▶ **Task material**
+++

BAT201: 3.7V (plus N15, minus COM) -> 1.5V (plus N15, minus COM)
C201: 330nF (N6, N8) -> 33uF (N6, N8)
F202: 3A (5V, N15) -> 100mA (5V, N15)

+++

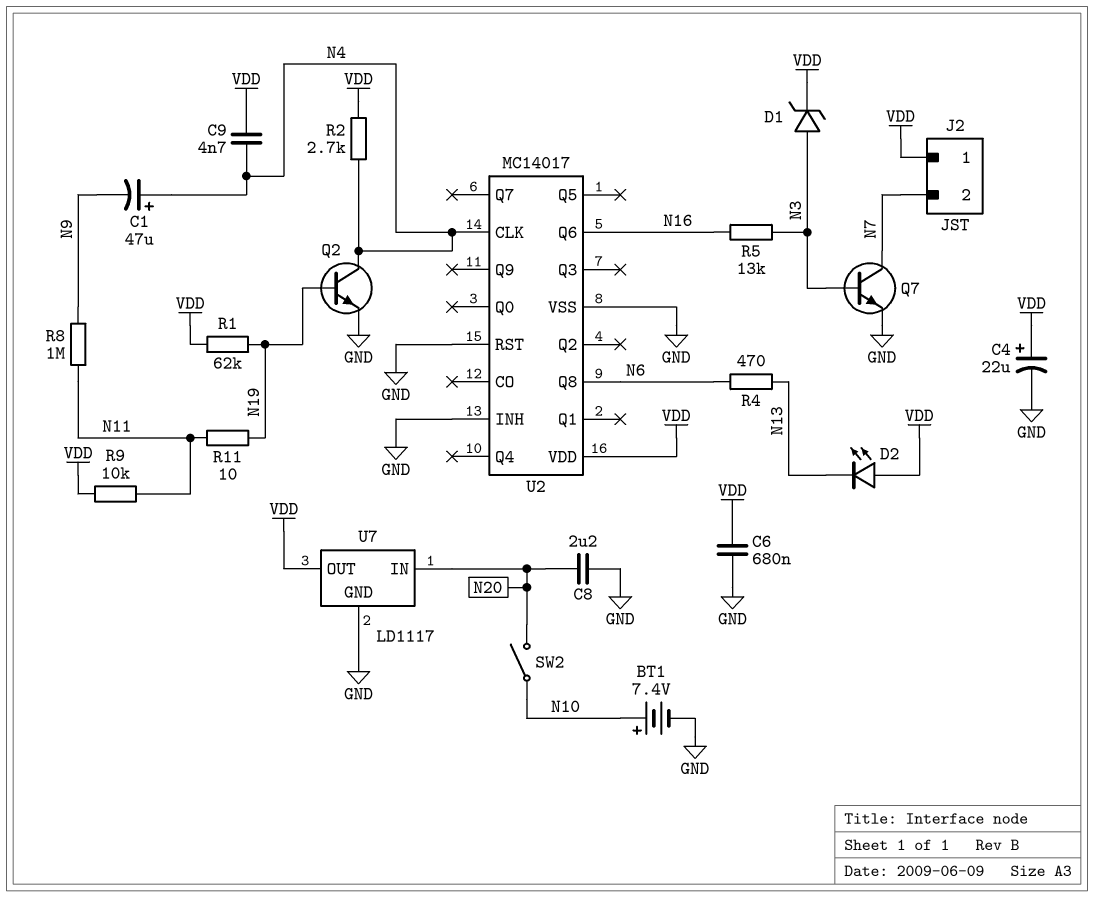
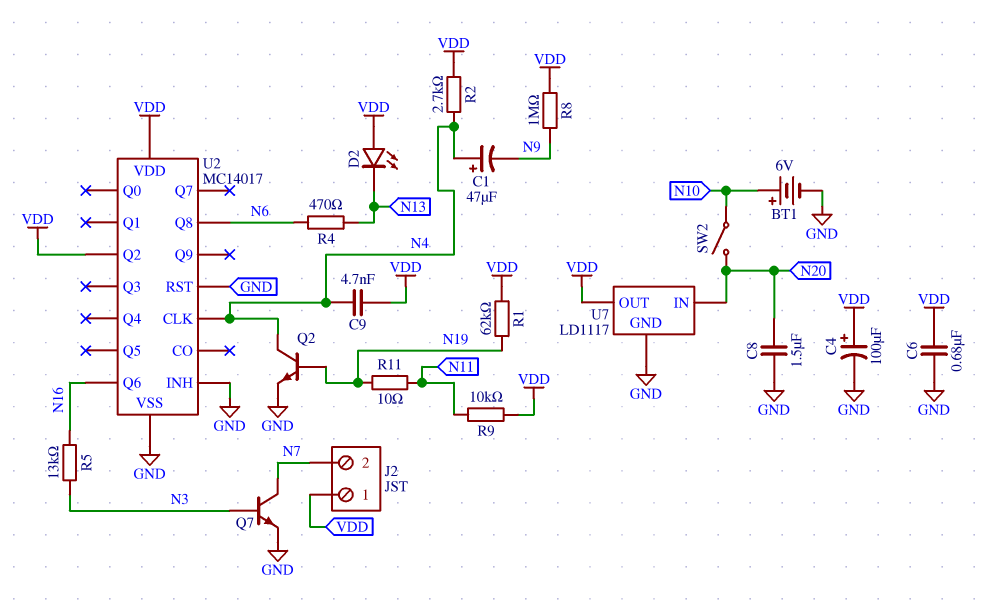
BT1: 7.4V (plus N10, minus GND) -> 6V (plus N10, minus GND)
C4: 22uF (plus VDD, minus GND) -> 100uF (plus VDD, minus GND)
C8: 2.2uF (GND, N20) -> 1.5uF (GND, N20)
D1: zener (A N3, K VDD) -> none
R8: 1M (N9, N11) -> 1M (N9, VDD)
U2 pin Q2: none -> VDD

+++

▶ **Your objective**
Look above for the line holding "BT1: 7.4V (plus", then set down exactly that line and every line after it up to and including the line holding "U2 pin Q2: none -> VDD", with nothing else.

▶ **Task output**
BT1: 7.4V (plus N10, minus GND) -> 6V (plus N10, minus GND)
C4: 22uF (plus VDD, minus GND) -> 100uF (plus VDD, minus GND)
C8: 2.2uF (GND, N20) -> 1.5uF (GND, N20)
D1: zener (A N3, K VDD) -> none
R8: 1M (N9, N11) -> 1M (N9, VDD)
U2 pin Q2: none -> VDD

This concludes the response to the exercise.